▼

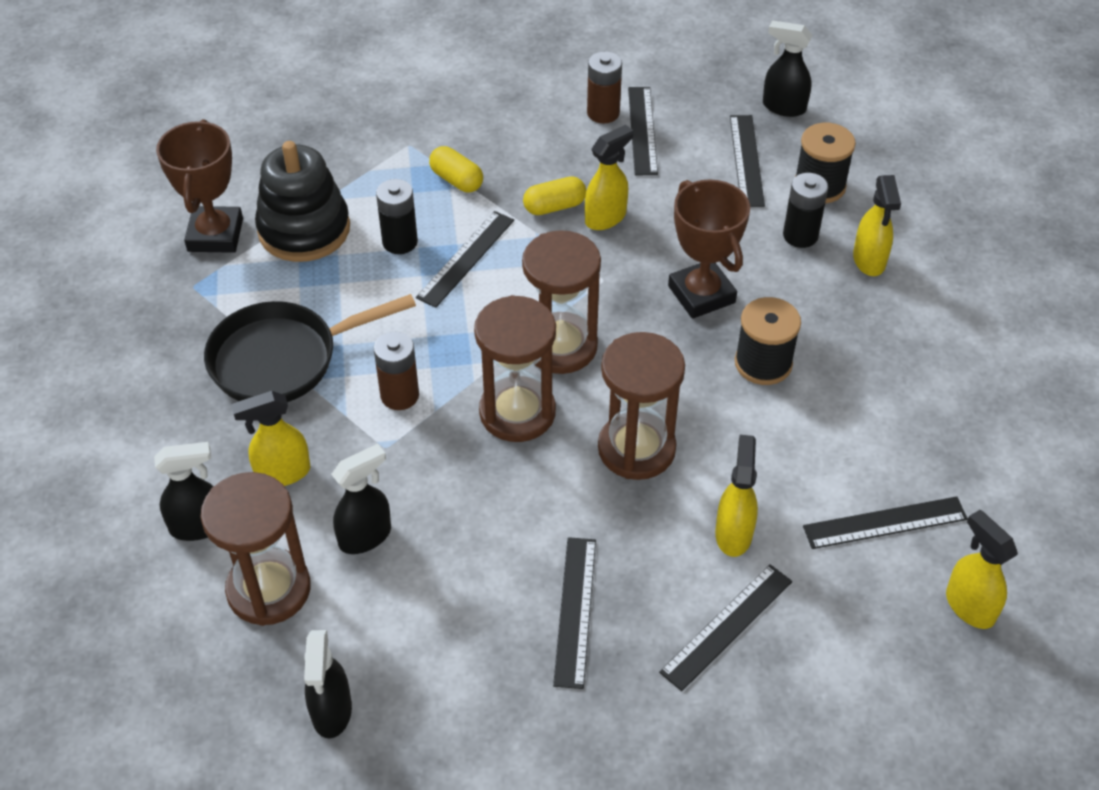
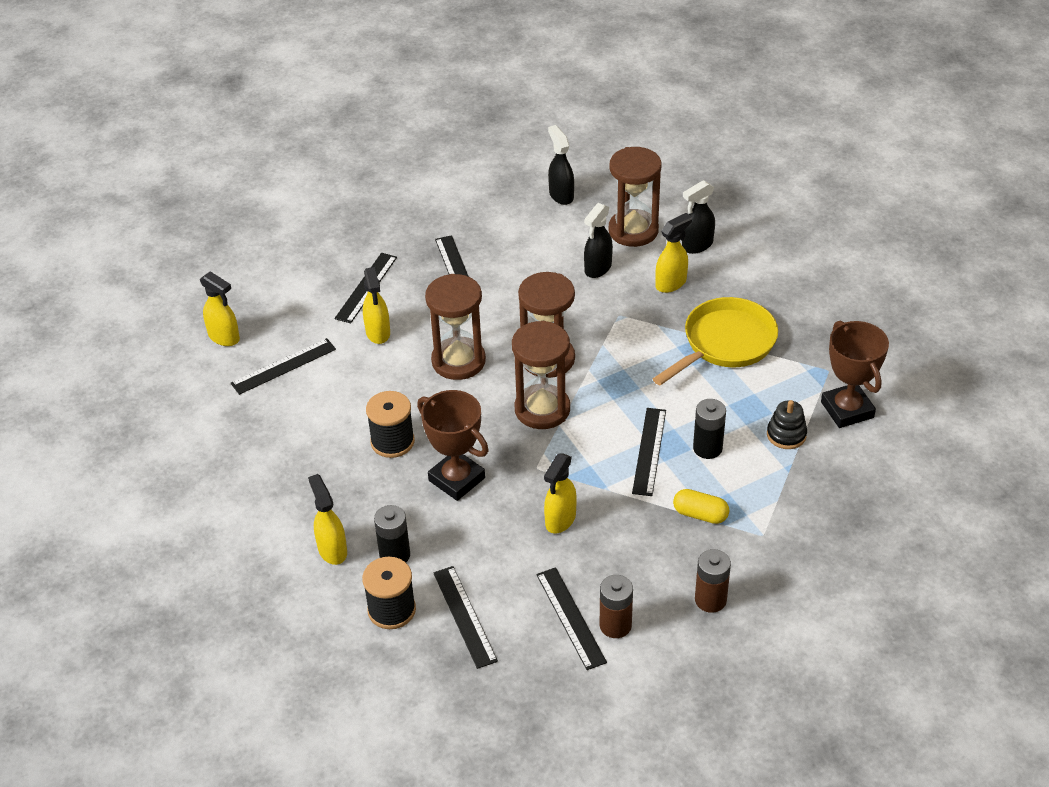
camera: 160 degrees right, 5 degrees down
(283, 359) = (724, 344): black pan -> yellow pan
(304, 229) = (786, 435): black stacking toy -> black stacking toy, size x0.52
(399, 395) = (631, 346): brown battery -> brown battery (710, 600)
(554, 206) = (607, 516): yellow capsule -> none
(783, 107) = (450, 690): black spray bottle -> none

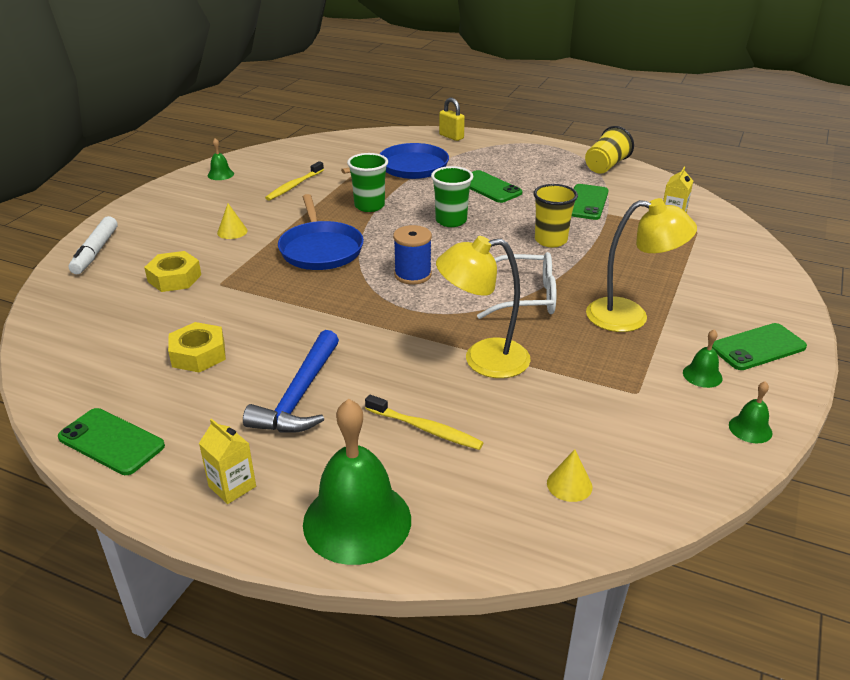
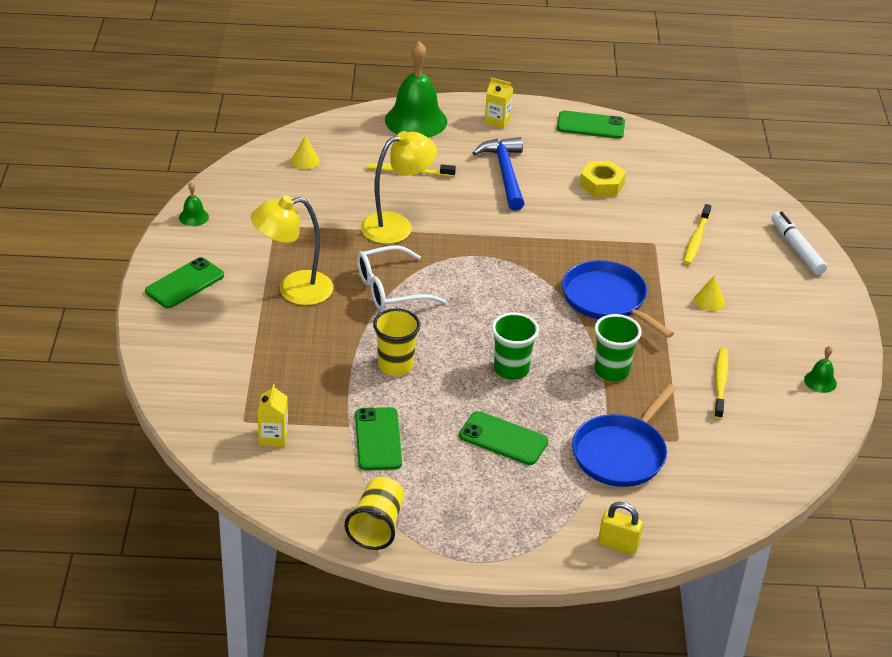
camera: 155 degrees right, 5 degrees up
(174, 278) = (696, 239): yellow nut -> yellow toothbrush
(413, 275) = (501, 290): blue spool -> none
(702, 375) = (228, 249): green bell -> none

▲

To do. If a line in the data above contains the string "black", count it; then state only the total.

Written solution. 3